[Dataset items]
* start *
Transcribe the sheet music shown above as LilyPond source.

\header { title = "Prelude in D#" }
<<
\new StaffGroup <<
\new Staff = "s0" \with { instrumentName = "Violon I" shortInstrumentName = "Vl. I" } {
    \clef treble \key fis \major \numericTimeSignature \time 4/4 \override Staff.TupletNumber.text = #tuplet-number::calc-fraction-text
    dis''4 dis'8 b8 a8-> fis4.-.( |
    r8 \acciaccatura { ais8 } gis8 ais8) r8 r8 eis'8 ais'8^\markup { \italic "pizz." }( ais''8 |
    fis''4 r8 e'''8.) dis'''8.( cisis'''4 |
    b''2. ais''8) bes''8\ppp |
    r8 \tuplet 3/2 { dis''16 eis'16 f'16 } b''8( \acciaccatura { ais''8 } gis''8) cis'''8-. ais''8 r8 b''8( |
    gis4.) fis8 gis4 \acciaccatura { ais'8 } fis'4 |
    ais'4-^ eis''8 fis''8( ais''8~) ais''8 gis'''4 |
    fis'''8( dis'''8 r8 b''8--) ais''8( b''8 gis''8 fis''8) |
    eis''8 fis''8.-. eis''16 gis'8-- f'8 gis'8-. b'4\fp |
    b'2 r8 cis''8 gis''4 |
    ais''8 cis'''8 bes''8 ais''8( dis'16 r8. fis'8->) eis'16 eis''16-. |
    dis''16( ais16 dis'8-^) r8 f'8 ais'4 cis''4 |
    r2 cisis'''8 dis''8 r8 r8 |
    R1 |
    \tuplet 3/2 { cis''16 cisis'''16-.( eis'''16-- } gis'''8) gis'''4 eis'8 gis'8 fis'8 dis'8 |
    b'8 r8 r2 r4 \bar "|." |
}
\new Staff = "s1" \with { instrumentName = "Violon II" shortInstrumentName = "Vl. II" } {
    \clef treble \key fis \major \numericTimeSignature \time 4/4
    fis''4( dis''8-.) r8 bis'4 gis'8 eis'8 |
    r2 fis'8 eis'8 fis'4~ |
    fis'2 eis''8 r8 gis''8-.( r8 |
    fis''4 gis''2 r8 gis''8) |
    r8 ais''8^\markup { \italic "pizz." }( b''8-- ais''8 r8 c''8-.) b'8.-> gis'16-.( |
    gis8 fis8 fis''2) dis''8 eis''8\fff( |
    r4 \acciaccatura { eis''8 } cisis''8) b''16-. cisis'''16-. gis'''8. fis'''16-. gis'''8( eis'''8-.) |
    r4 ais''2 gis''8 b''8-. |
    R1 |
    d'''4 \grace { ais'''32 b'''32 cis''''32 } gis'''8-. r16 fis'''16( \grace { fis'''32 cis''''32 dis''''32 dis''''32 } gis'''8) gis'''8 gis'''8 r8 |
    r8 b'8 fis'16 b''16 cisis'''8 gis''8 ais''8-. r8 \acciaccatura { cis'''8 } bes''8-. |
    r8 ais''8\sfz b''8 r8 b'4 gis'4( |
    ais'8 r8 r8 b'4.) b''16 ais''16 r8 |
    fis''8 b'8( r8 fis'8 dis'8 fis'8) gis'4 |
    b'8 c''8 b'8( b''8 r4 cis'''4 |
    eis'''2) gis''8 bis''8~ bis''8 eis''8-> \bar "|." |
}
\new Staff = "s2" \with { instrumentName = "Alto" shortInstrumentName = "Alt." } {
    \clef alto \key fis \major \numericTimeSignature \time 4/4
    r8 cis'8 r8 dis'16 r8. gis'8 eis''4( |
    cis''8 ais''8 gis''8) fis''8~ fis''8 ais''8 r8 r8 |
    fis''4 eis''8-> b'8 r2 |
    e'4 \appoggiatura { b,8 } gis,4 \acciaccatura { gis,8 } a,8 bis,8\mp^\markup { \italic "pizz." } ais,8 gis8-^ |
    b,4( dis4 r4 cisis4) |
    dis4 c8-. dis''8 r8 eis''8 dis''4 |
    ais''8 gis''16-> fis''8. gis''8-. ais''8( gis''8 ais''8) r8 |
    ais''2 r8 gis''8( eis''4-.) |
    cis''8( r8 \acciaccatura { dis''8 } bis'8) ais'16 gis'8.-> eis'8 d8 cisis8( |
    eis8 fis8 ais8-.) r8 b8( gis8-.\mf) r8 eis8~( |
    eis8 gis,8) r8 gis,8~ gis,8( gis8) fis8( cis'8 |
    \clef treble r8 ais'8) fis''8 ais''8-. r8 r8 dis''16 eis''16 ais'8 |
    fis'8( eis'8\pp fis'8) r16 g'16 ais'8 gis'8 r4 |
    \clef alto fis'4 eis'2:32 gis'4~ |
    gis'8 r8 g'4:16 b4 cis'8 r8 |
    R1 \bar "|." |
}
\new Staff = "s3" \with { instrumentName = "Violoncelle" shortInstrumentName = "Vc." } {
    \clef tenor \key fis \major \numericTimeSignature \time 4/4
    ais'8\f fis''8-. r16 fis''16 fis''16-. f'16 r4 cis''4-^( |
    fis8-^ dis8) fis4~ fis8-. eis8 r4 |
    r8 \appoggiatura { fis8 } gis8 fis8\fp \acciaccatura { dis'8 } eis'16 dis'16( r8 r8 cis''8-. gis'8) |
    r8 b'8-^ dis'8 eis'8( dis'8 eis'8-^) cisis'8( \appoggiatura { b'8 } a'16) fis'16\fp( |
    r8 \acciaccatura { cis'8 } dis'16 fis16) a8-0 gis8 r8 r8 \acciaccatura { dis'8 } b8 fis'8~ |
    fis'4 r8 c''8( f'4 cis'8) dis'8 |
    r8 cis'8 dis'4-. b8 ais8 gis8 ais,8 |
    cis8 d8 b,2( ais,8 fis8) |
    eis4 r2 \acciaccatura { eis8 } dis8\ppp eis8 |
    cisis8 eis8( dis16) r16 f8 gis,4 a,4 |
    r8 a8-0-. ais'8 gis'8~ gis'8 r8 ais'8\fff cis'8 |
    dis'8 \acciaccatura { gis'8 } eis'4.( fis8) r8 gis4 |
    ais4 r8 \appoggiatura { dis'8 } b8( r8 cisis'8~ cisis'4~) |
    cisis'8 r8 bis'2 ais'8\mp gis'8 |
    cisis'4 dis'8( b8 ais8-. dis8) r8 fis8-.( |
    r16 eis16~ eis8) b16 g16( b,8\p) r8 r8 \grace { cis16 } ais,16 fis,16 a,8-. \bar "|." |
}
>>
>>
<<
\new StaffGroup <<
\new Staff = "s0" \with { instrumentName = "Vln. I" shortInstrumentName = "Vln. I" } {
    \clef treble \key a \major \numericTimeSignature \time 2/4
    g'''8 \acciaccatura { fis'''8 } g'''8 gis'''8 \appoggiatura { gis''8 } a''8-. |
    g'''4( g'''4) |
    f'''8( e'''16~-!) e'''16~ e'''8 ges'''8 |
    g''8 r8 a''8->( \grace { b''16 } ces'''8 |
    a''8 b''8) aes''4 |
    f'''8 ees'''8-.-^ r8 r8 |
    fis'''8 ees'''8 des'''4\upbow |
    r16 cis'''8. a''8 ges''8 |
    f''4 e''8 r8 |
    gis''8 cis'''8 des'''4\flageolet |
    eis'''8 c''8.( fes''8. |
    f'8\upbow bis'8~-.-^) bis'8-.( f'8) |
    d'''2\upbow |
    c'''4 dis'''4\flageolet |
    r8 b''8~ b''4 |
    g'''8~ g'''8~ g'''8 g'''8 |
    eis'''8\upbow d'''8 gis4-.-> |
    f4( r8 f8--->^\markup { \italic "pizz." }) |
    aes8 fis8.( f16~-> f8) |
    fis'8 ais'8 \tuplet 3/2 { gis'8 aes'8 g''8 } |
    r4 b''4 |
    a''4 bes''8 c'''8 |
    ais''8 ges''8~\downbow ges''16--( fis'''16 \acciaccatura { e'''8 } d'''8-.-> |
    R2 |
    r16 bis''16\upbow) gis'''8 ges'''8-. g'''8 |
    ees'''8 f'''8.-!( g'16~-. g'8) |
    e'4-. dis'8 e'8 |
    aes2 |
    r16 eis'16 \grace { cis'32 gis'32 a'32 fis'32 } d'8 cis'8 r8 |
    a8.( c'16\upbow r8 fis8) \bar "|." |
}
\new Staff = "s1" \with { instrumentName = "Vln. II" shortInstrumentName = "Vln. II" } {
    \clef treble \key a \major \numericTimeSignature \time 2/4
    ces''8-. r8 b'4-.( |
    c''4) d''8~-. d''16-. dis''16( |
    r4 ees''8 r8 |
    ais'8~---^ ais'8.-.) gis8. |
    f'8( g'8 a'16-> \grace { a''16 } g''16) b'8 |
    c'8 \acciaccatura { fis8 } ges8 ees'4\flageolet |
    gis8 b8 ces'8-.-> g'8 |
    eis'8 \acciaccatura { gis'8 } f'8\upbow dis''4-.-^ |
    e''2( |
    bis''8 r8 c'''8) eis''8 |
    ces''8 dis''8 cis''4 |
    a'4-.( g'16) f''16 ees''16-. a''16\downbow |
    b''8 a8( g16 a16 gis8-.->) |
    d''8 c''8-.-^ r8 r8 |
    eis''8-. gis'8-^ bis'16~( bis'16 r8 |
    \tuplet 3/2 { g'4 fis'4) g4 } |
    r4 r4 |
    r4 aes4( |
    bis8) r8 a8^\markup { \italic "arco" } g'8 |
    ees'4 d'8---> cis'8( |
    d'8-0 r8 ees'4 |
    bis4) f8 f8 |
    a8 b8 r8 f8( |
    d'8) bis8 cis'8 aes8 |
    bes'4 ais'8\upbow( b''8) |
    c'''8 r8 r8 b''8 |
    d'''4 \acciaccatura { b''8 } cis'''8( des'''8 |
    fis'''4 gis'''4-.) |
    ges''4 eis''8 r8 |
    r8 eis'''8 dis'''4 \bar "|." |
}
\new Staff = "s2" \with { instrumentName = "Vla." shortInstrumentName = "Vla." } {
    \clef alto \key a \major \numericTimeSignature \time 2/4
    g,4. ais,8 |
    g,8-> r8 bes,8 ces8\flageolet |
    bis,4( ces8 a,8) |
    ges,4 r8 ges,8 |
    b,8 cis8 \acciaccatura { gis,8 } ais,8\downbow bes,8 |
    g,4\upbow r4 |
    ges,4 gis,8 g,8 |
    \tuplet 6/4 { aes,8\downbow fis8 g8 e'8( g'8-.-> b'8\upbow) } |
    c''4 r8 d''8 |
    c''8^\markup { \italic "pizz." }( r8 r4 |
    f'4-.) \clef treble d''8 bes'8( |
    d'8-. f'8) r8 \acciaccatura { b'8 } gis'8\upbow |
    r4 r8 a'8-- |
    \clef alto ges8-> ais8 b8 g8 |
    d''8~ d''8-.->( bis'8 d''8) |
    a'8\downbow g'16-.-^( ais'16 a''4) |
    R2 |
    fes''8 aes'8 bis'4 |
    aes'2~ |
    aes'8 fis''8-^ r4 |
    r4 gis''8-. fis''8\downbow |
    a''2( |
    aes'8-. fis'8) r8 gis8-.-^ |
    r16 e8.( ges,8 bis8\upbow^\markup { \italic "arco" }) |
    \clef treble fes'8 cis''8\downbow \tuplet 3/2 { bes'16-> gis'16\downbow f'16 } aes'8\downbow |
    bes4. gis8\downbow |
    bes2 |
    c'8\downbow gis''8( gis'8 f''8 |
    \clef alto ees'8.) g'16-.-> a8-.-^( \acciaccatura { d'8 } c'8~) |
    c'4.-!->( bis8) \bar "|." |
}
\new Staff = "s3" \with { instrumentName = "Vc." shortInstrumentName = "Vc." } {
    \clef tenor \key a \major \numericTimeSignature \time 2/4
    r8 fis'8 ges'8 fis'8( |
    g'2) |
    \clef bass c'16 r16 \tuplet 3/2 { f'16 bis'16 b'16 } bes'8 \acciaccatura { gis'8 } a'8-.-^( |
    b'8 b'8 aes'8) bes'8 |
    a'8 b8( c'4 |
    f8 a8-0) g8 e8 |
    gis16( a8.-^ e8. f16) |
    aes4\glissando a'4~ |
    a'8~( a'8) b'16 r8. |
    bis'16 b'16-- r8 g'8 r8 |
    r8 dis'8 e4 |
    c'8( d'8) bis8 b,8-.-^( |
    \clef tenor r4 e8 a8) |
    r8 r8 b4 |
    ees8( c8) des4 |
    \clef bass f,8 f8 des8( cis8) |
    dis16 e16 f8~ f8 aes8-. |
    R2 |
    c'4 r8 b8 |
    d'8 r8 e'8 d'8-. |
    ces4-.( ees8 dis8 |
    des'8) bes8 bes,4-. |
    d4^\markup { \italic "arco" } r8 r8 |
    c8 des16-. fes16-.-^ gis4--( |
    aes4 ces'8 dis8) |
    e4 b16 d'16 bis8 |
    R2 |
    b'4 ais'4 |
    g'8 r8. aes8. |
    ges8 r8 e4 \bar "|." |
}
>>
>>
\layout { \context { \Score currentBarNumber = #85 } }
* end *
TASK:
Locate every line in the data above that contains the word "treble" and copy each of those lines. Case counts.

RESPONSE FOR THIS EXERCISE:
    \clef treble \key fis \major \numericTimeSignature \time 4/4 \override Staff.TupletNumber.text = #tuplet-number::calc-fraction-text
    \clef treble \key fis \major \numericTimeSignature \time 4/4
    \clef treble r8 ais'8) fis''8 ais''8-. r8 r8 dis''16 eis''16 ais'8 |
    \clef treble \key a \major \numericTimeSignature \time 2/4
    \clef treble \key a \major \numericTimeSignature \time 2/4
    f'4-.) \clef treble d''8 bes'8( |
    \clef treble fes'8 cis''8\downbow \tuplet 3/2 { bes'16-> gis'16\downbow f'16 } aes'8\downbow |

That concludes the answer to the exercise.